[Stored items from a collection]
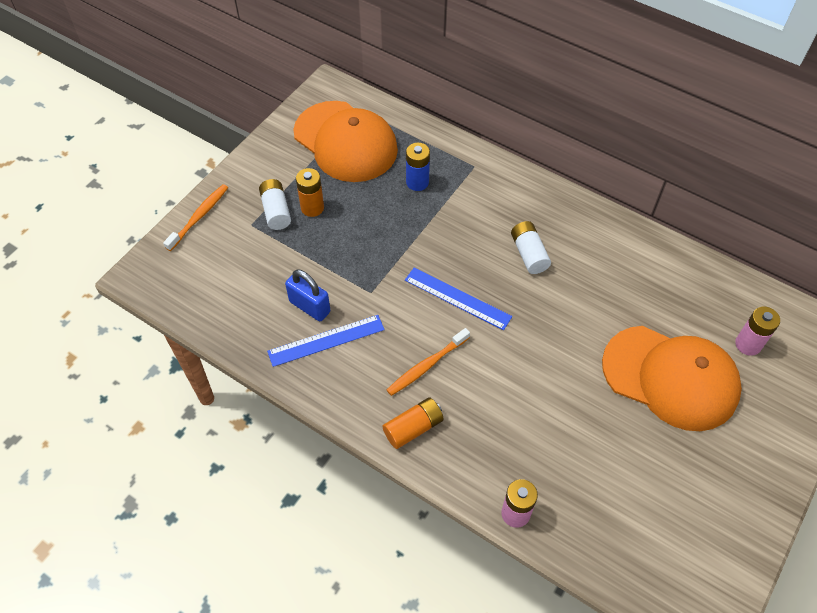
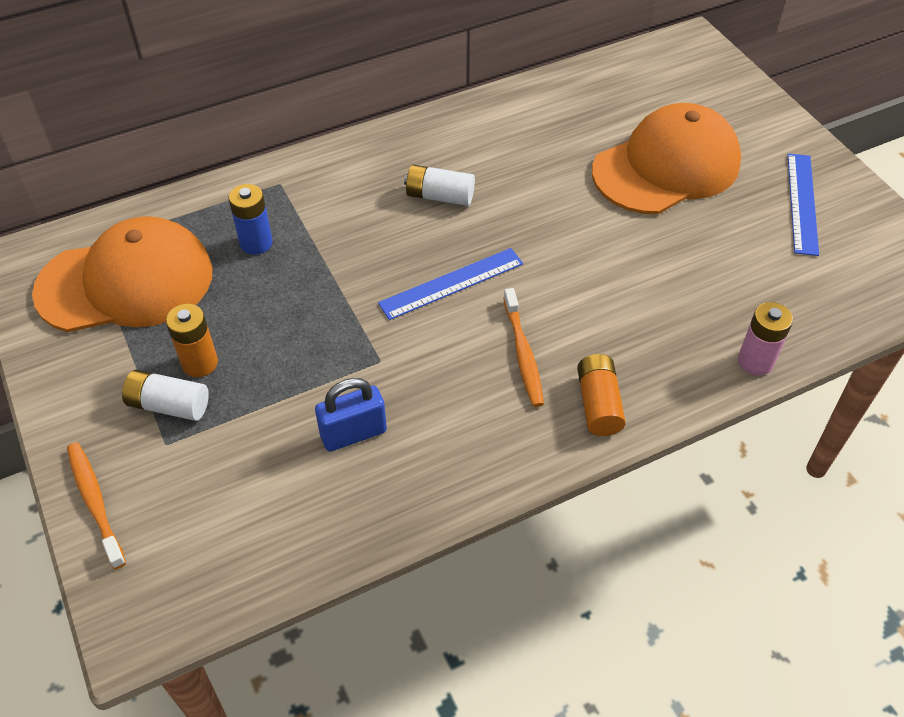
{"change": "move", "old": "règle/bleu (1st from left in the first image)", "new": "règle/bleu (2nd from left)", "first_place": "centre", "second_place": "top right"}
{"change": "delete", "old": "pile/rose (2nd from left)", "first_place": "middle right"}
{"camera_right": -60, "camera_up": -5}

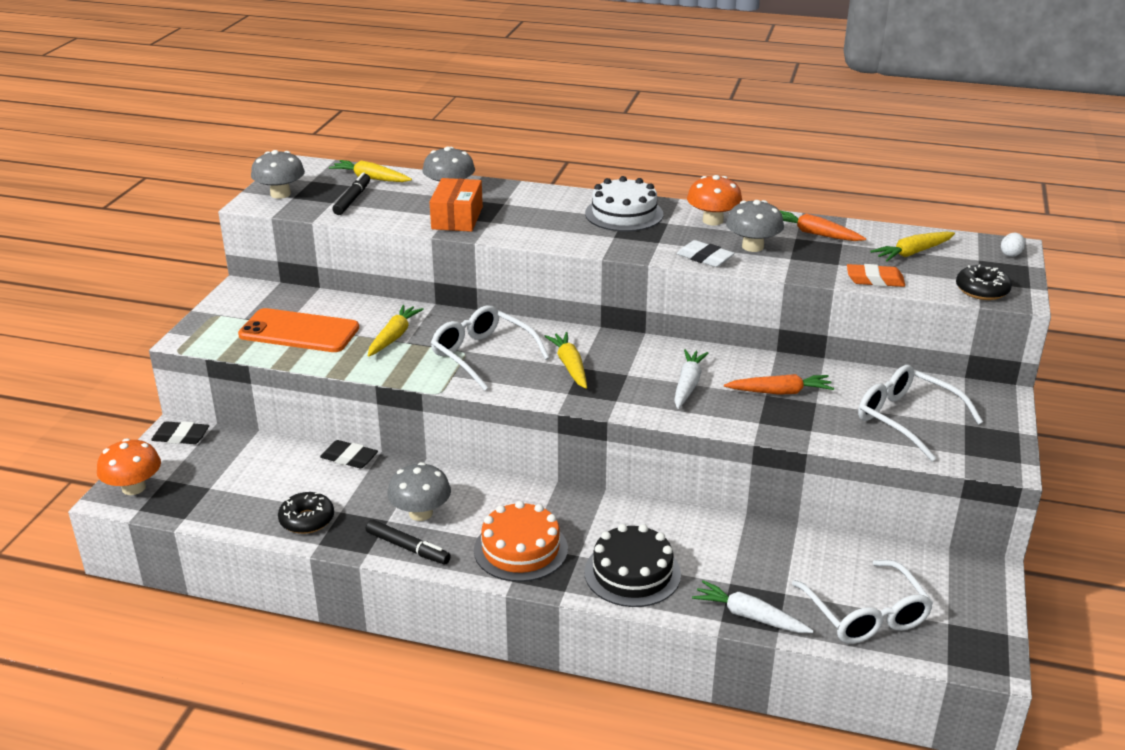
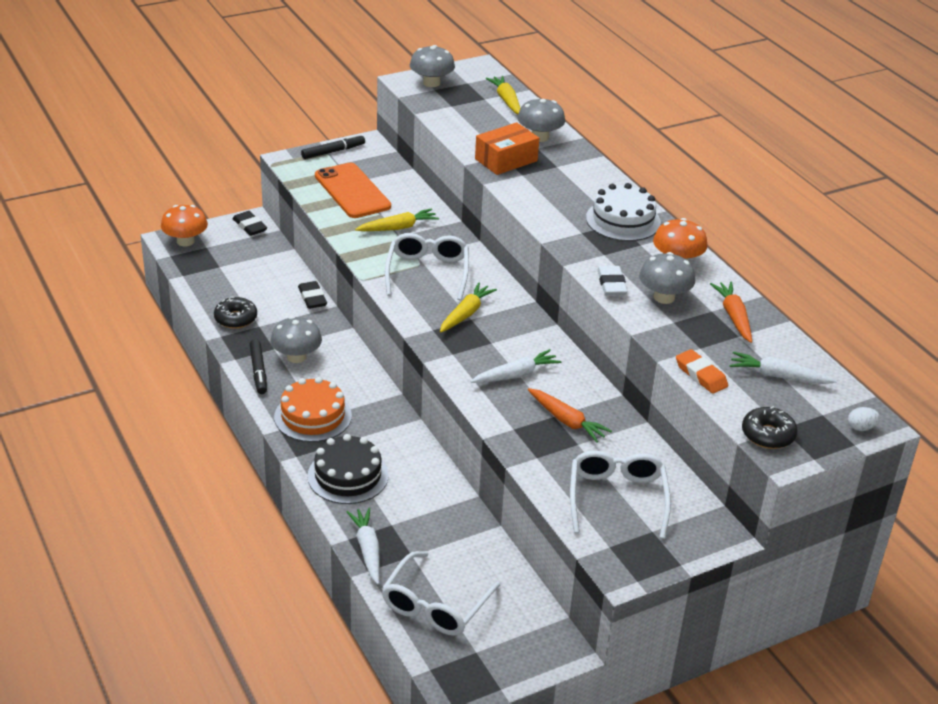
{"change": "move", "old": "feutre/noir (1st from left in the first image)", "new": "feutre/noir (2nd from left)", "first_place": "top left", "second_place": "top centre"}
{"change": "recolor", "old": "carotte/jaune (4th from left)", "new": "carotte/blanc (3rd from left)", "first_place": "top right", "second_place": "middle right"}
{"camera_right": 45, "camera_up": 5}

• WHAT IS REQUIRED:
Without the pictures, give all the records above again exactly.

• SOLUTION FOR THIS TASK:
{"change": "move", "old": "règle/bleu (1st from left in the first image)", "new": "règle/bleu (2nd from left)", "first_place": "centre", "second_place": "top right"}
{"change": "delete", "old": "pile/rose (2nd from left)", "first_place": "middle right"}
{"camera_right": -60, "camera_up": -5}

{"change": "move", "old": "feutre/noir (1st from left in the first image)", "new": "feutre/noir (2nd from left)", "first_place": "top left", "second_place": "top centre"}
{"change": "recolor", "old": "carotte/jaune (4th from left)", "new": "carotte/blanc (3rd from left)", "first_place": "top right", "second_place": "middle right"}
{"camera_right": 45, "camera_up": 5}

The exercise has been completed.